Activity: Pictures should be excluded; otherwise, copy every entry exactly.

START Dataset entries

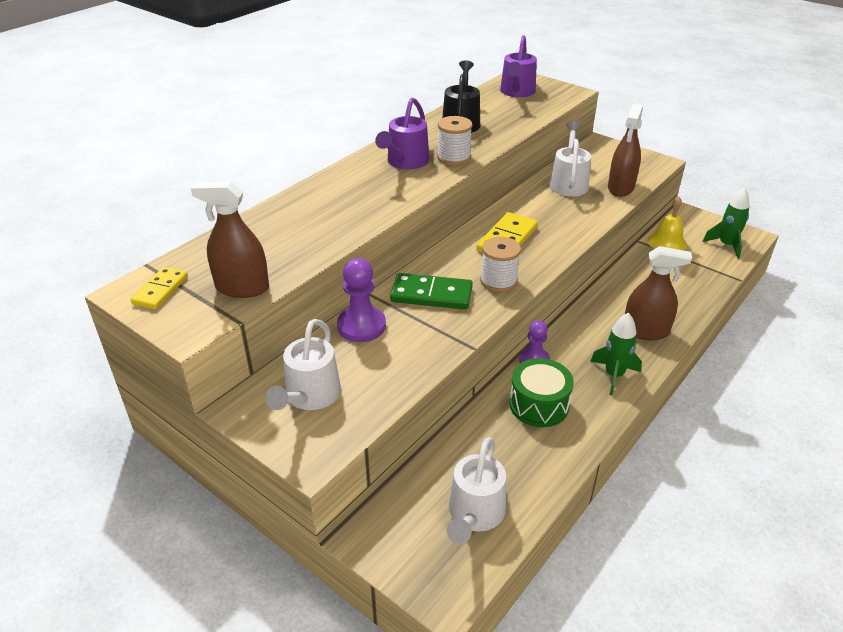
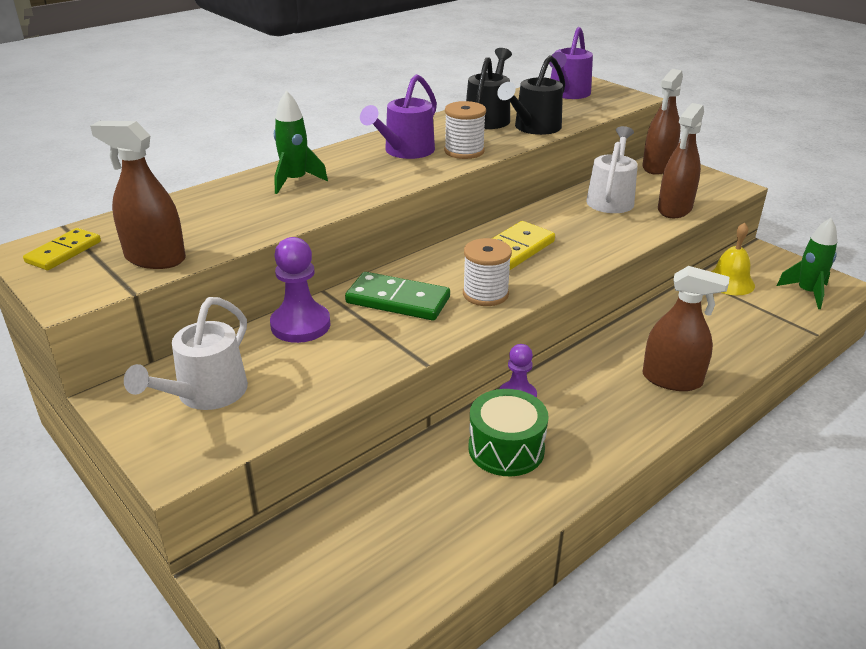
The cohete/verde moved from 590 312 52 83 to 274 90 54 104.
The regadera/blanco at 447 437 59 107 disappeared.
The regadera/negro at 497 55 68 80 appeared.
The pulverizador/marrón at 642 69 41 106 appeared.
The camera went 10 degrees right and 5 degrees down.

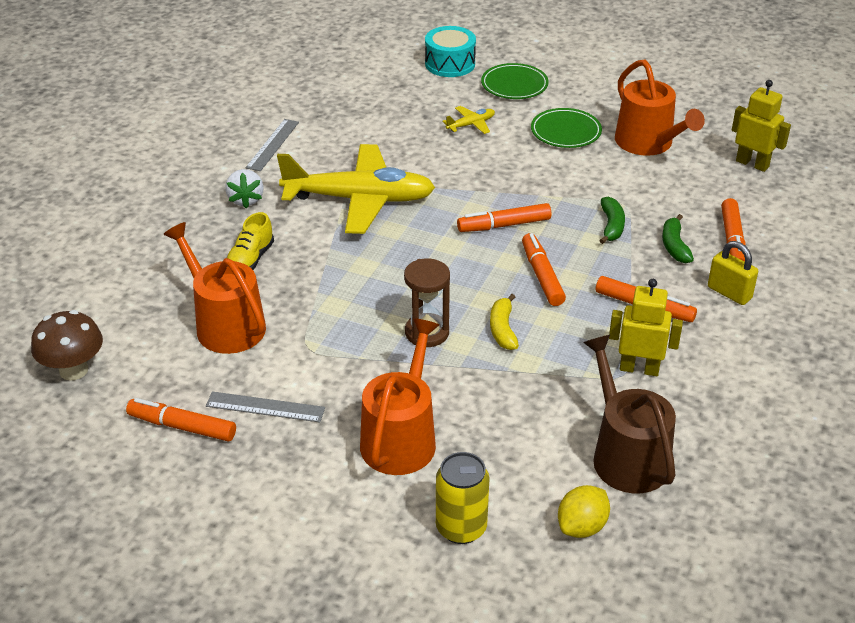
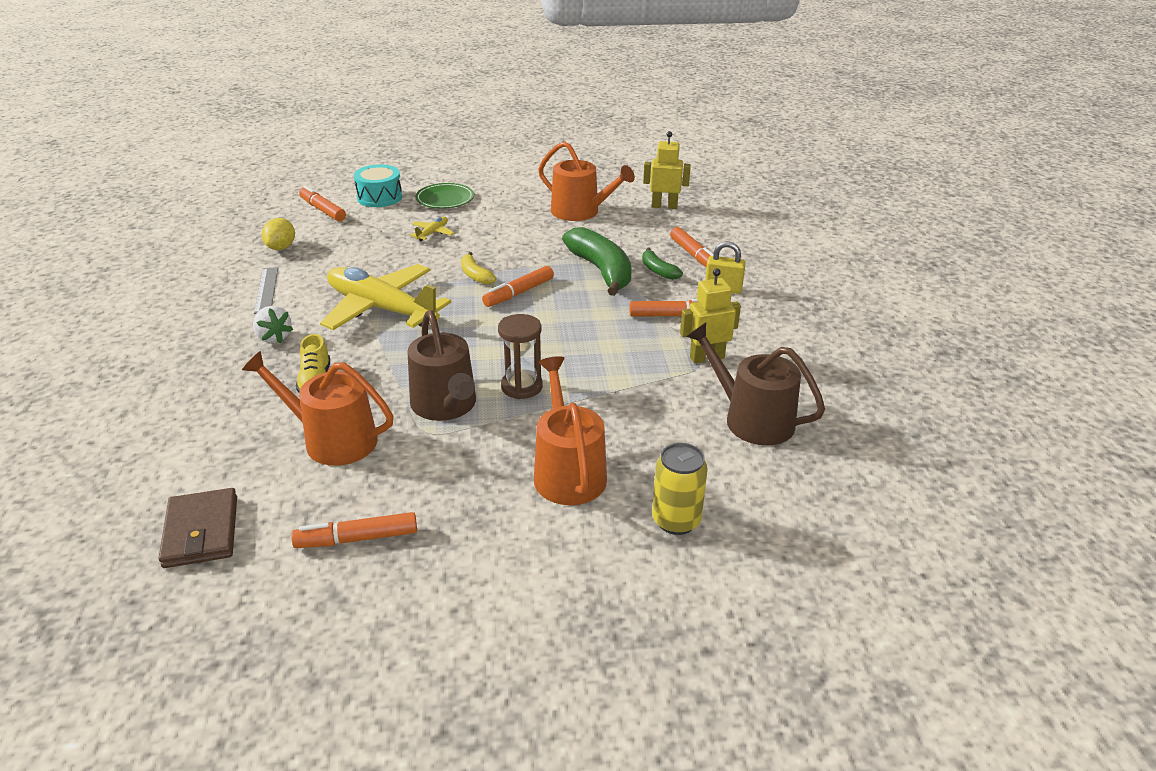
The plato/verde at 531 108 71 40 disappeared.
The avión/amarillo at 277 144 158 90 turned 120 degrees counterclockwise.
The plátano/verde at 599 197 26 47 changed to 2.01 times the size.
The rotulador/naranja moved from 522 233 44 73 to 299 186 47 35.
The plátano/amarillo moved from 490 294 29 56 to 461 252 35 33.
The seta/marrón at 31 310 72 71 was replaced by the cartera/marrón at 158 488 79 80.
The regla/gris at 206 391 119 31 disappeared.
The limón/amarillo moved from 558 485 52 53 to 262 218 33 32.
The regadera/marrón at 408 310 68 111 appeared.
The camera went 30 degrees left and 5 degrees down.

END Dataset entries

Result of this exercise:
The cohete/verde moved from 590 312 52 83 to 274 90 54 104.
The regadera/blanco at 447 437 59 107 disappeared.
The regadera/negro at 497 55 68 80 appeared.
The pulverizador/marrón at 642 69 41 106 appeared.
The camera went 10 degrees right and 5 degrees down.

The plato/verde at 531 108 71 40 disappeared.
The avión/amarillo at 277 144 158 90 turned 120 degrees counterclockwise.
The plátano/verde at 599 197 26 47 changed to 2.01 times the size.
The rotulador/naranja moved from 522 233 44 73 to 299 186 47 35.
The plátano/amarillo moved from 490 294 29 56 to 461 252 35 33.
The seta/marrón at 31 310 72 71 was replaced by the cartera/marrón at 158 488 79 80.
The regla/gris at 206 391 119 31 disappeared.
The limón/amarillo moved from 558 485 52 53 to 262 218 33 32.
The regadera/marrón at 408 310 68 111 appeared.
The camera went 30 degrees left and 5 degrees down.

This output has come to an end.